- _INSTRUCTIONS TO FOLLOW_: Using the records below, transcribe word for word the stretch from the line that contains "C15: 2.2uF (plus" through the line that contains "C3: 680nF (GND, VEXT) -> 680nF (+3V3, GND)", both end lines included, and nothing else.

----- RECORDS TO PROCESS

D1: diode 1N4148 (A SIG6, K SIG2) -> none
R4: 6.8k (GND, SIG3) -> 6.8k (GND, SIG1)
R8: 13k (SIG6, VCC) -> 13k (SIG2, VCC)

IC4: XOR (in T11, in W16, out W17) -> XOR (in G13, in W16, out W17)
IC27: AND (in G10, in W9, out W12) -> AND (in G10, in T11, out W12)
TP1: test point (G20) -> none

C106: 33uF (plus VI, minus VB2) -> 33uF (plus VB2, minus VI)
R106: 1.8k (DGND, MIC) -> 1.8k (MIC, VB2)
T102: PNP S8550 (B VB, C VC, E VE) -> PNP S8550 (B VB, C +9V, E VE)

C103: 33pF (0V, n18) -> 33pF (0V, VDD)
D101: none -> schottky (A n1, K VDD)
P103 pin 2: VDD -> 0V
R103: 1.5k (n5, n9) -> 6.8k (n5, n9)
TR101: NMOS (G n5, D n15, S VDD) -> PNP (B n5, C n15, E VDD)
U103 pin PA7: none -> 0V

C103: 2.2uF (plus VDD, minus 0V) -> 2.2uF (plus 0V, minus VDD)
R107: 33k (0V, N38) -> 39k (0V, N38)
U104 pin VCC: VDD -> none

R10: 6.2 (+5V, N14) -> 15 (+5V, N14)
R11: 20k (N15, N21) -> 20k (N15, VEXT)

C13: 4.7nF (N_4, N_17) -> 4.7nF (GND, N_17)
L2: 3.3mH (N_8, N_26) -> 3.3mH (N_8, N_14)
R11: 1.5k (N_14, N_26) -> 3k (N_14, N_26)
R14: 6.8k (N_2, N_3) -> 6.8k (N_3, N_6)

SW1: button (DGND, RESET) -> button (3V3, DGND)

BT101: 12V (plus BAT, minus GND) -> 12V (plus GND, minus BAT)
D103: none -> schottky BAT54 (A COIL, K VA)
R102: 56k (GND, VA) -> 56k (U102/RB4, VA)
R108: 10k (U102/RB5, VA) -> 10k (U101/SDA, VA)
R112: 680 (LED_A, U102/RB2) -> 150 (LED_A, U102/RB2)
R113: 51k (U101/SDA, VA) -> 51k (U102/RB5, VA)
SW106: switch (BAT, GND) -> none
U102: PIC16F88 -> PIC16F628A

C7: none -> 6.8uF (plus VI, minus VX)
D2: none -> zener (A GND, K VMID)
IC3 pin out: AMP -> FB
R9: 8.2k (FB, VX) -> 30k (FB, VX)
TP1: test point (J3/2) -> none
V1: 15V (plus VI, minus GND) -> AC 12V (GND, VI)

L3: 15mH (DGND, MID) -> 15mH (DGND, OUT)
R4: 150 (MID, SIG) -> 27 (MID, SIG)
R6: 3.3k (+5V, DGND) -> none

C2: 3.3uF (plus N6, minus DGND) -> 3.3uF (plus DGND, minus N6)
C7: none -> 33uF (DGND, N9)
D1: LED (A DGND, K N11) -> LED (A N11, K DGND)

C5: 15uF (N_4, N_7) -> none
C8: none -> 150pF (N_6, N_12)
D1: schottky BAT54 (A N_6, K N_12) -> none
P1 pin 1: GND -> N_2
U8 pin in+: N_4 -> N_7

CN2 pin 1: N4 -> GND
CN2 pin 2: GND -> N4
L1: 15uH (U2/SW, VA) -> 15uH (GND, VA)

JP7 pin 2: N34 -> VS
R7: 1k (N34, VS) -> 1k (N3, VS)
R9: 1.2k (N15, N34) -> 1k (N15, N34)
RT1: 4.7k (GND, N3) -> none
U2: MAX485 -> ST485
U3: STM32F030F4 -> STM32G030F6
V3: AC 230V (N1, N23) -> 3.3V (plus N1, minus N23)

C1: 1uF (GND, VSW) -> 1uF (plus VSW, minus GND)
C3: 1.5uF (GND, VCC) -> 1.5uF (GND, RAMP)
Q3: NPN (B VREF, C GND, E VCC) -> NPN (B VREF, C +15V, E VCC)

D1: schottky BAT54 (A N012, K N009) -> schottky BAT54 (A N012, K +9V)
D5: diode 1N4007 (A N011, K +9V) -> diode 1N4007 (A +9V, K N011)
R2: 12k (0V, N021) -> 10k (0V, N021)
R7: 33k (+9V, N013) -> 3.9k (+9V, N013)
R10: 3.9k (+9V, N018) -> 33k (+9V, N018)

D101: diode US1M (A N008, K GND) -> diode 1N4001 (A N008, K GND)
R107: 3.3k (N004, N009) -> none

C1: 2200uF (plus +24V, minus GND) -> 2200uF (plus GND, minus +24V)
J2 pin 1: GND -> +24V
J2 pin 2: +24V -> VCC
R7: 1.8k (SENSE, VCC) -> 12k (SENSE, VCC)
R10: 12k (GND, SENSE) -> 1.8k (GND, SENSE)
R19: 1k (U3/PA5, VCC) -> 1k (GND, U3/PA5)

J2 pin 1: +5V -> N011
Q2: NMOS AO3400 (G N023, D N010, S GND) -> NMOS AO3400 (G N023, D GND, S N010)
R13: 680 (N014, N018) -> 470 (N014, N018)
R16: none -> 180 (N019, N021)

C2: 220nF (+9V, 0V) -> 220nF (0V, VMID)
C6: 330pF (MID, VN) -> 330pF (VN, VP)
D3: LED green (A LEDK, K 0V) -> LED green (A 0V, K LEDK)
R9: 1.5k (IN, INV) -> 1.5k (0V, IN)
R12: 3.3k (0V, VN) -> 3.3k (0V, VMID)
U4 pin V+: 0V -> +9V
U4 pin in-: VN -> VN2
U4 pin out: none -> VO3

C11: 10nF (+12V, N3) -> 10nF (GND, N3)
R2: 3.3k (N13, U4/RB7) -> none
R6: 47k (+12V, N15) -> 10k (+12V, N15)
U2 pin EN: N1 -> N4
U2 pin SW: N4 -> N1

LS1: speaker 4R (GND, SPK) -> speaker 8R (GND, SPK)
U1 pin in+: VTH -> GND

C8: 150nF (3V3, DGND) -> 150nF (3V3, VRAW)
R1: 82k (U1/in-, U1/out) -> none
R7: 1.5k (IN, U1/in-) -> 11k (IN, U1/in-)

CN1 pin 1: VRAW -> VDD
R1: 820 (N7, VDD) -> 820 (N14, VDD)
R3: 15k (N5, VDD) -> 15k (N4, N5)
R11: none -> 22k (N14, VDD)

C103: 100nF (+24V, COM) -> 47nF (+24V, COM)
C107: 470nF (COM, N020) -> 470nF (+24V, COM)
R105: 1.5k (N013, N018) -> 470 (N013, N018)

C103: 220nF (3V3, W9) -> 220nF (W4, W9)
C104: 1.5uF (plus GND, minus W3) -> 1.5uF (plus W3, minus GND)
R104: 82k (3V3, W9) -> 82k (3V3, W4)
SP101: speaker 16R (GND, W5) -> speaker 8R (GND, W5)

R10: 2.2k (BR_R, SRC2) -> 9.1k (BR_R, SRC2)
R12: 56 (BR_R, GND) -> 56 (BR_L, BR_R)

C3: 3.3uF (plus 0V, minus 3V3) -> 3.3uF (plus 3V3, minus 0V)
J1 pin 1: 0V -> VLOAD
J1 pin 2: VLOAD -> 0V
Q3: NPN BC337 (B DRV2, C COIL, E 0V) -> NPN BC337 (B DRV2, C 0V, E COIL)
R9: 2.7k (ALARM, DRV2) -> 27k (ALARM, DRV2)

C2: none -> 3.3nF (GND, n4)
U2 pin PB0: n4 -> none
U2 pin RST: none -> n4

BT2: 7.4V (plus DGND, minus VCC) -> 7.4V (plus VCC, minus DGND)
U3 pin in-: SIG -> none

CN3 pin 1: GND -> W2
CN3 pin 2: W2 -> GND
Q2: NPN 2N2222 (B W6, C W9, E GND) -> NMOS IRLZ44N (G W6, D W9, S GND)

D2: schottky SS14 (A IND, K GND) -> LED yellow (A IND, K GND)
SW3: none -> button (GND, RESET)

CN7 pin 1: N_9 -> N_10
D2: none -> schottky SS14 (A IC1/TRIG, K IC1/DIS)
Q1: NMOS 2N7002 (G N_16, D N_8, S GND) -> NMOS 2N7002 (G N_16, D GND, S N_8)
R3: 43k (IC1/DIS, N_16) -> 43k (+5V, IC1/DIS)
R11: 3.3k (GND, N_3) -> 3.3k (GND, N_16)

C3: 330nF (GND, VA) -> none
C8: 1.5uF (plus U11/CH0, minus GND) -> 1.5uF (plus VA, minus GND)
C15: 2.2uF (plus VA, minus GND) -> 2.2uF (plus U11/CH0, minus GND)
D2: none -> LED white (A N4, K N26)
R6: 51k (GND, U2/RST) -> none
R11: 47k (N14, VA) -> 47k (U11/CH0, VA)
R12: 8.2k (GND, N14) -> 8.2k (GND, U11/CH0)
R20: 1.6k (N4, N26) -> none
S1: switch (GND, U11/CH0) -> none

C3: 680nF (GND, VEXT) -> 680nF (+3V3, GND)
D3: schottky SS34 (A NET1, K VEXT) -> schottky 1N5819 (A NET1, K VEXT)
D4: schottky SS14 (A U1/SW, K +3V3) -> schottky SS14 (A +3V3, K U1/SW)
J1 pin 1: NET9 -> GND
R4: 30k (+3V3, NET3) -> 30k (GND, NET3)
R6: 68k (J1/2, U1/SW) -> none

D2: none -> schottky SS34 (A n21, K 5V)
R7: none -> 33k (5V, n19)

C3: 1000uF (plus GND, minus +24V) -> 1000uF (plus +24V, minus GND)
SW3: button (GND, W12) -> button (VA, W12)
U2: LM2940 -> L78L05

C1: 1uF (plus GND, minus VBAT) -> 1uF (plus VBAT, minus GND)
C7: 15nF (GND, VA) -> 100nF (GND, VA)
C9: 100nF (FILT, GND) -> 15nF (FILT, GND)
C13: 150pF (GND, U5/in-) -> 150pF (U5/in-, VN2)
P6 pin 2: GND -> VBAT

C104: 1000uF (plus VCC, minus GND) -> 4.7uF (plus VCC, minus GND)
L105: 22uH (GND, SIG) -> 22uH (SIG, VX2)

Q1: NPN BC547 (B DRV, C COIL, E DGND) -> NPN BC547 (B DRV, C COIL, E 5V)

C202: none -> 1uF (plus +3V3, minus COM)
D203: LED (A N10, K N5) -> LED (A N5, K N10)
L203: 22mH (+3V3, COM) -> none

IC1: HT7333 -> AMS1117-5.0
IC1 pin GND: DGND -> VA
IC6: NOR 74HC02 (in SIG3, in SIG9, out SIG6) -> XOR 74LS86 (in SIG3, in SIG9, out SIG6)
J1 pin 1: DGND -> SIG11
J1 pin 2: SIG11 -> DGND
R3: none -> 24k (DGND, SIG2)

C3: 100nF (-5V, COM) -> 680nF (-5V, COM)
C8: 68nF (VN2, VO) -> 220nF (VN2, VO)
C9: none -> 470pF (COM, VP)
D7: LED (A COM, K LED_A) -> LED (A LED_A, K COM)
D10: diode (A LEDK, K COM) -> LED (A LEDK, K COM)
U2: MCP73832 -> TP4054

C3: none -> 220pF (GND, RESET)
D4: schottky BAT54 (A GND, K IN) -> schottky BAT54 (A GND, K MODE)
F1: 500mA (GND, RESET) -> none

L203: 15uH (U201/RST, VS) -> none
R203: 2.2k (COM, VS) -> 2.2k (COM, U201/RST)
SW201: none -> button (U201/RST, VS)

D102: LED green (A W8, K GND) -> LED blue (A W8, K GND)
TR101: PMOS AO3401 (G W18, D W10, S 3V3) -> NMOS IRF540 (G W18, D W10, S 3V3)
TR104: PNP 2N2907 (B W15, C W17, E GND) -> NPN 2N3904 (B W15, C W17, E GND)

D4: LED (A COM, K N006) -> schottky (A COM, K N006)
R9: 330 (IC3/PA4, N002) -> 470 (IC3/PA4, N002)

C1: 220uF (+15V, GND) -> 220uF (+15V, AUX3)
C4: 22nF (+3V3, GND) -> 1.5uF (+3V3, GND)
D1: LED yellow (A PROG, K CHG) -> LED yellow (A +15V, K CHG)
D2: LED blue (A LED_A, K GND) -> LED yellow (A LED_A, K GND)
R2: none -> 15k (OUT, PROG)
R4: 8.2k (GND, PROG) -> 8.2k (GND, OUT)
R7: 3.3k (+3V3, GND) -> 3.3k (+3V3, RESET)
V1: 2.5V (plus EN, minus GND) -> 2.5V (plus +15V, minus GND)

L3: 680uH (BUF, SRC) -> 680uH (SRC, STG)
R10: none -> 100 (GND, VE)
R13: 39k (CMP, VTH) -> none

----------

- _ANSWER SECTION_:
C15: 2.2uF (plus VA, minus GND) -> 2.2uF (plus U11/CH0, minus GND)
D2: none -> LED white (A N4, K N26)
R6: 51k (GND, U2/RST) -> none
R11: 47k (N14, VA) -> 47k (U11/CH0, VA)
R12: 8.2k (GND, N14) -> 8.2k (GND, U11/CH0)
R20: 1.6k (N4, N26) -> none
S1: switch (GND, U11/CH0) -> none

C3: 680nF (GND, VEXT) -> 680nF (+3V3, GND)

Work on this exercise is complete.